→ **What to produce**: In the data below, find the line containing "white plate D5:G5" and the line containing "none -> red plate G11:I11 level 1", then reproduce them and every line between, exactly. Omit pictures.

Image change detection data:
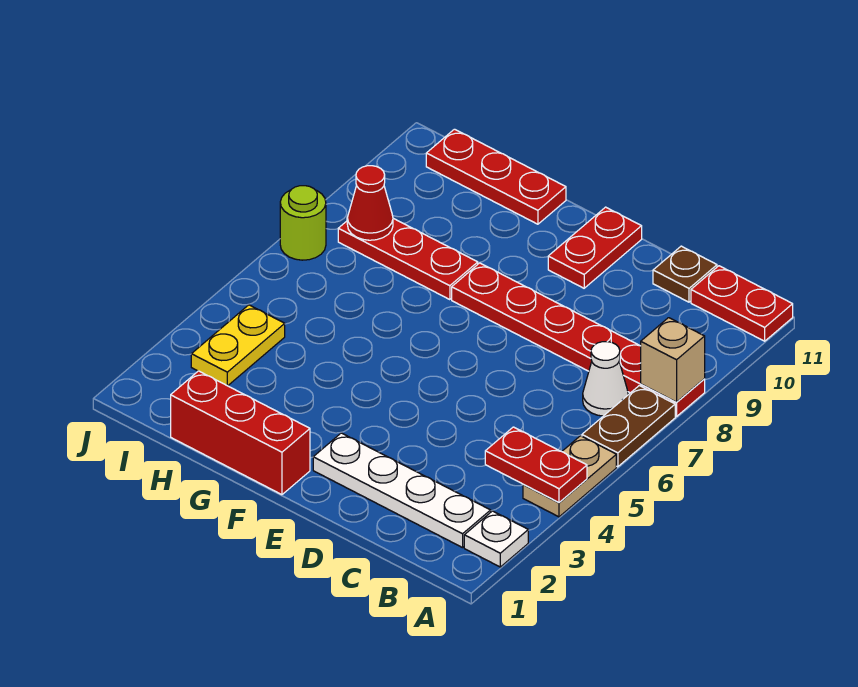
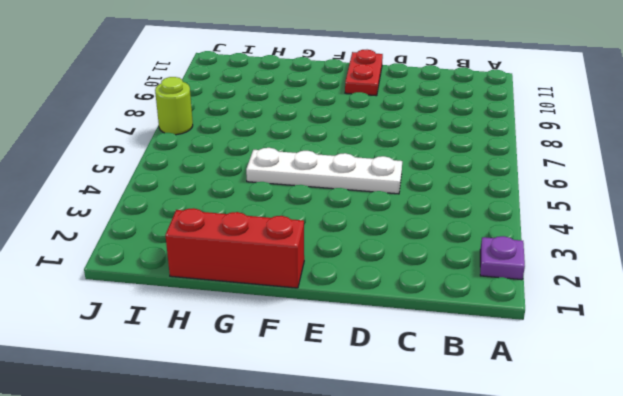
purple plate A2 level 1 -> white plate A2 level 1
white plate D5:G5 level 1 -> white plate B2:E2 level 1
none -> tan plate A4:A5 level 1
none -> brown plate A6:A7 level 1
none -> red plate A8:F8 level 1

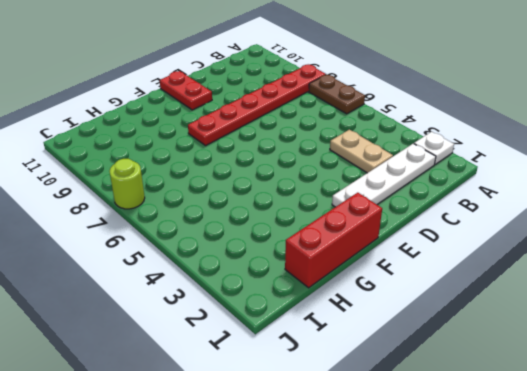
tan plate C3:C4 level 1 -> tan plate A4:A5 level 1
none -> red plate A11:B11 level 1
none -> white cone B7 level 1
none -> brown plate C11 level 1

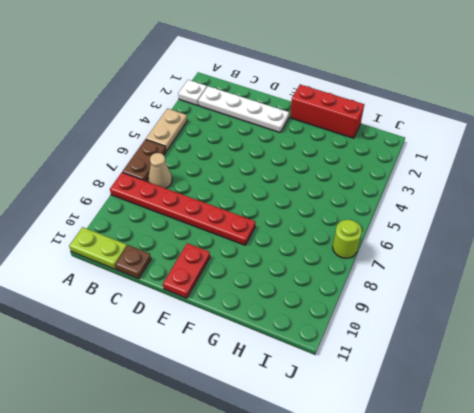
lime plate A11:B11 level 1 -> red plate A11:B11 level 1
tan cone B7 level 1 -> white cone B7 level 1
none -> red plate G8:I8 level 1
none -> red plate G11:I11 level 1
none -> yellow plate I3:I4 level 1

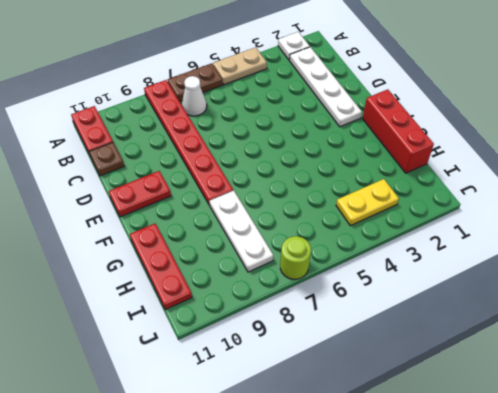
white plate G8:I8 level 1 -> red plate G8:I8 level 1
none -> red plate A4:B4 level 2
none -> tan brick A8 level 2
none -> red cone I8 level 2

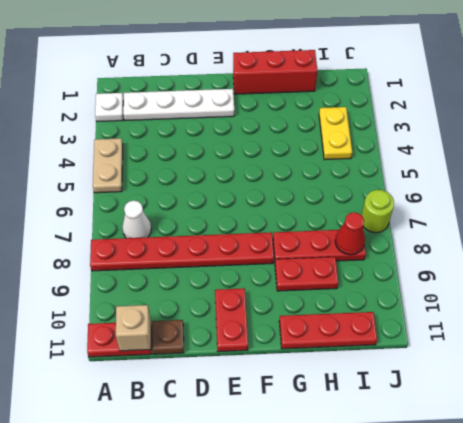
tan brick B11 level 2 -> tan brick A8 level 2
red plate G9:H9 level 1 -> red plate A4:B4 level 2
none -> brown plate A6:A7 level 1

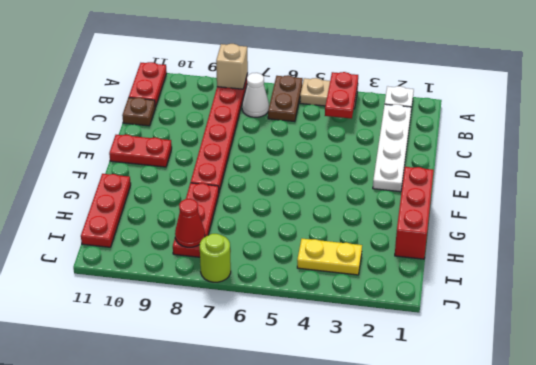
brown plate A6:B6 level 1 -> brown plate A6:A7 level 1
--
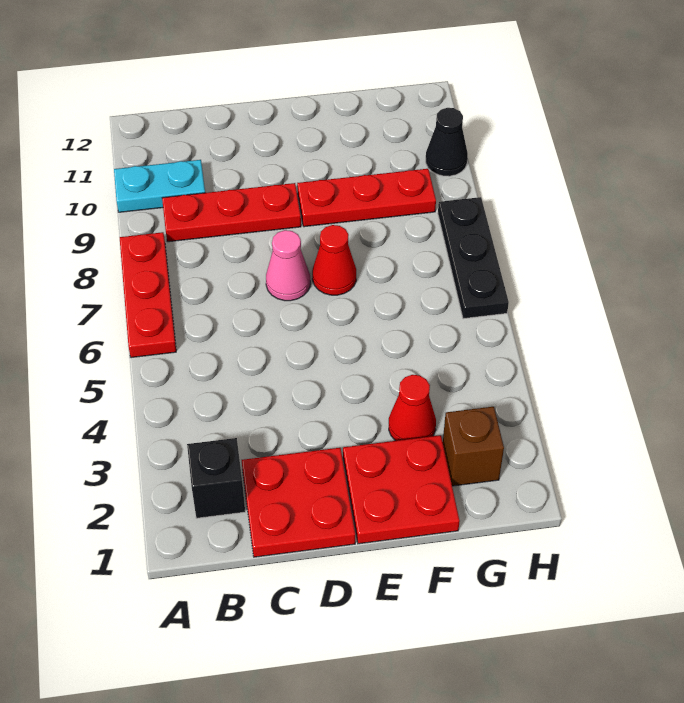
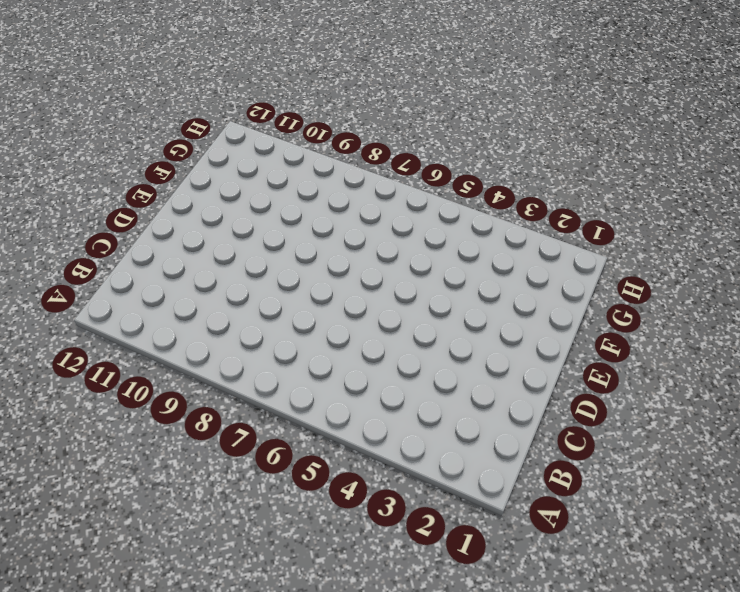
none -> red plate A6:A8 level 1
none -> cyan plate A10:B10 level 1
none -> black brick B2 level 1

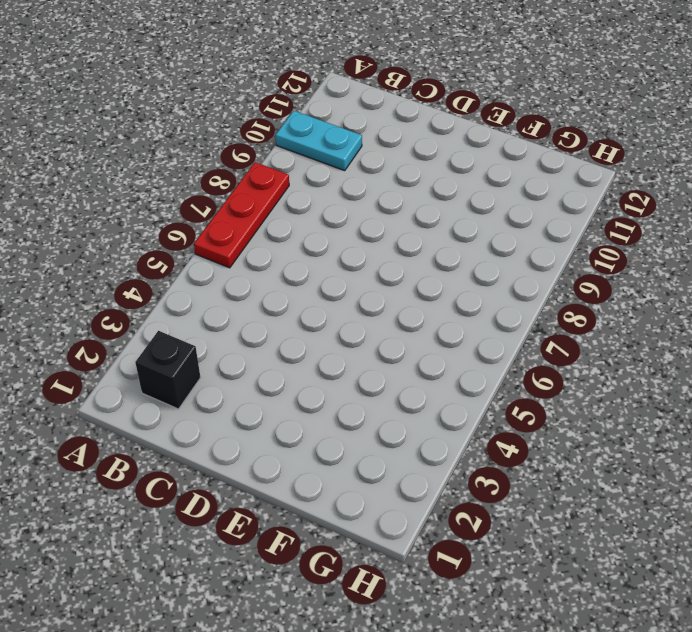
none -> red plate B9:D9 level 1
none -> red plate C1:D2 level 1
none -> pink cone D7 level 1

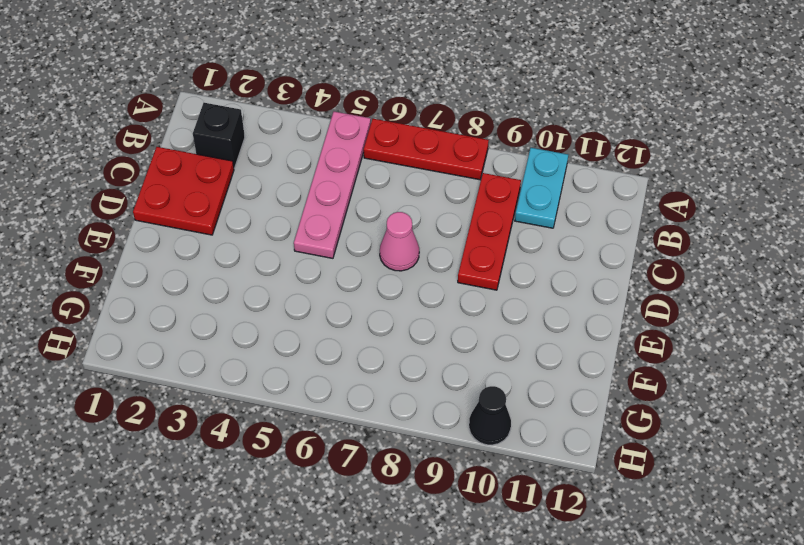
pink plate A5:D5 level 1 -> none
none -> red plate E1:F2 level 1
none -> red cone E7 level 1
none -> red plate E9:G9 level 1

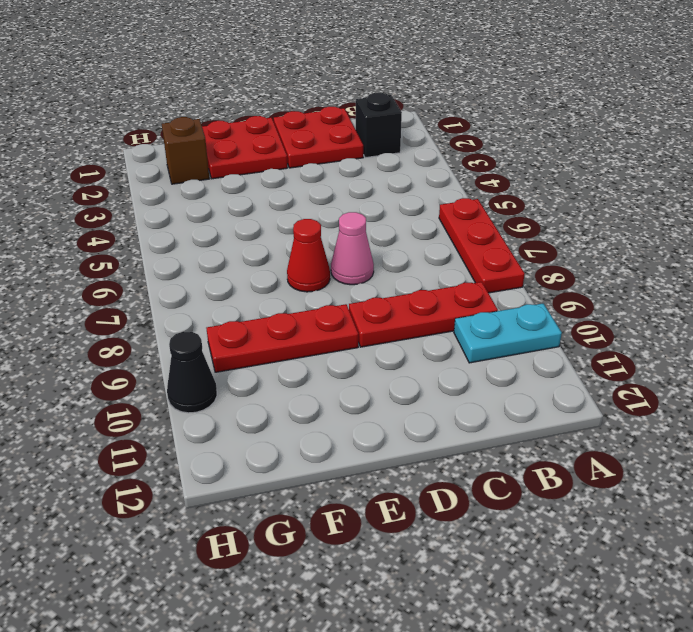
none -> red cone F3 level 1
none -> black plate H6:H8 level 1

→ **Response area**:
white plate D5:G5 level 1 -> white plate B2:E2 level 1
none -> tan plate A4:A5 level 1
none -> brown plate A6:A7 level 1
none -> red plate A8:F8 level 1

tan plate C3:C4 level 1 -> tan plate A4:A5 level 1
none -> red plate A11:B11 level 1
none -> white cone B7 level 1
none -> brown plate C11 level 1

lime plate A11:B11 level 1 -> red plate A11:B11 level 1
tan cone B7 level 1 -> white cone B7 level 1
none -> red plate G8:I8 level 1
none -> red plate G11:I11 level 1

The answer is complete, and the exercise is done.